» **Excerpts from a dataset**:
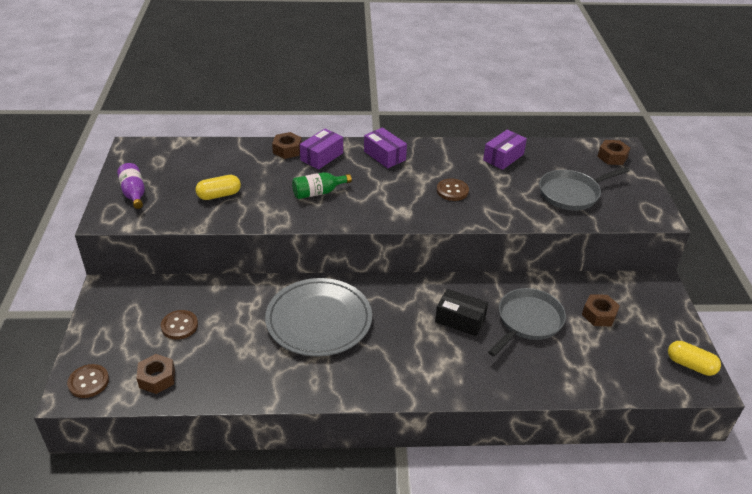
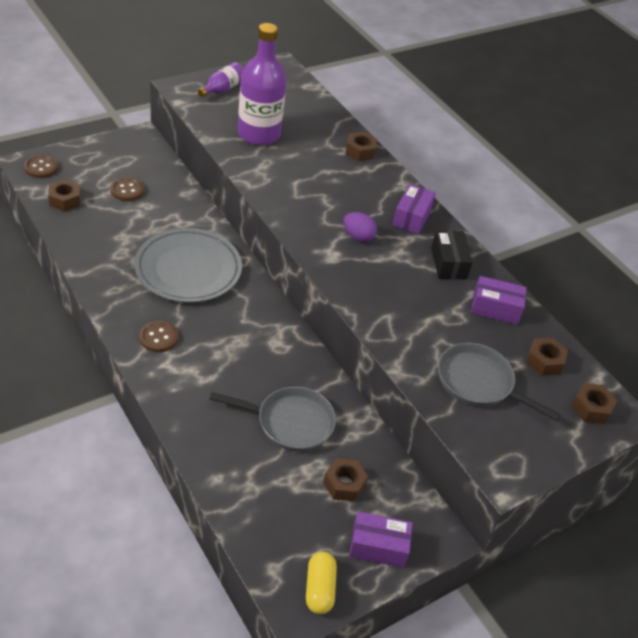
camera: 55 degrees right, 5 degrees up
yellow capsule [195,175,241,200] -> purple bottle [238,23,286,145]
green bottle [292,172,352,199] -> none
purple box [300,129,343,169] -> purple box moved to [349,511,413,568]
black box [435,289,488,336] -> black box moved to [431,230,472,280]
brown button [437,178,469,201] -> brown button moved to [139,321,178,352]
none -> purple egg [343,212,377,242]
none -> brown nut [526,338,568,376]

» **What to produce**:
Give the data above back unchanged, except for the pictures.

» **Output**:
camera: 55 degrees right, 5 degrees up
yellow capsule [195,175,241,200] -> purple bottle [238,23,286,145]
green bottle [292,172,352,199] -> none
purple box [300,129,343,169] -> purple box moved to [349,511,413,568]
black box [435,289,488,336] -> black box moved to [431,230,472,280]
brown button [437,178,469,201] -> brown button moved to [139,321,178,352]
none -> purple egg [343,212,377,242]
none -> brown nut [526,338,568,376]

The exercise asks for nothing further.